▶ **WHAT THE TASK REQUIRES**: Any picture in the data below should be skipped, while every line is repeated exactly.

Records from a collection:
= = = = = = =

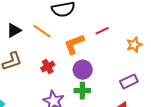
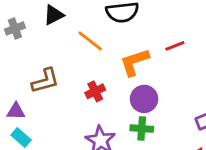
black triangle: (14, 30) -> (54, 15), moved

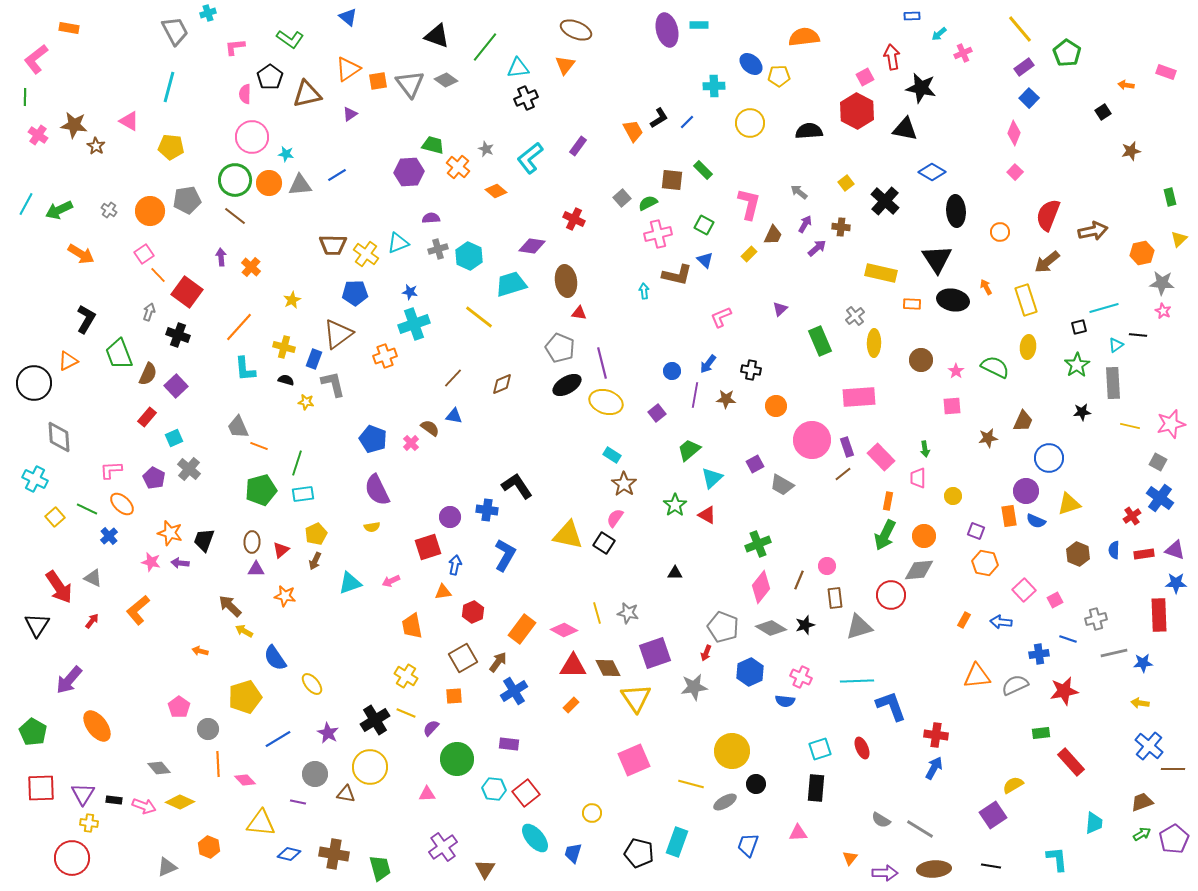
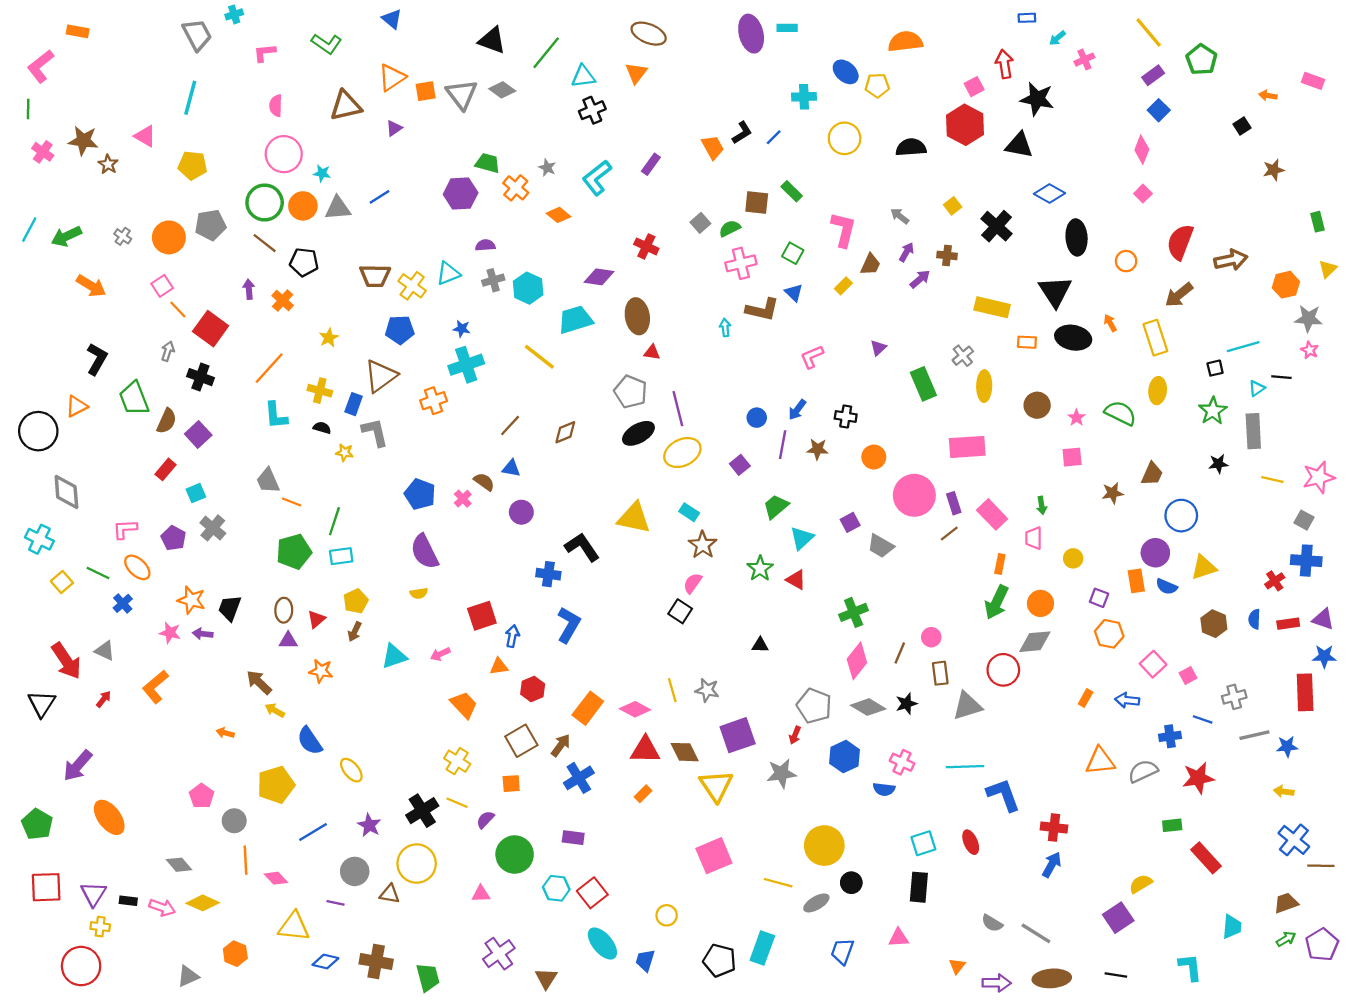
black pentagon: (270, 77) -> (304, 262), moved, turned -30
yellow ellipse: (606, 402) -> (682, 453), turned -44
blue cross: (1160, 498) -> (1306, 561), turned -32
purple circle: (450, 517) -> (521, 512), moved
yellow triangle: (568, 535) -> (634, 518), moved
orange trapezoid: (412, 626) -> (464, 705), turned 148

= = = = = = =

▶ **THE ANSWER**:
black triangle: (14, 30) -> (54, 15), moved

black pentagon: (270, 77) -> (304, 262), moved, turned -30
yellow ellipse: (606, 402) -> (682, 453), turned -44
blue cross: (1160, 498) -> (1306, 561), turned -32
purple circle: (450, 517) -> (521, 512), moved
yellow triangle: (568, 535) -> (634, 518), moved
orange trapezoid: (412, 626) -> (464, 705), turned 148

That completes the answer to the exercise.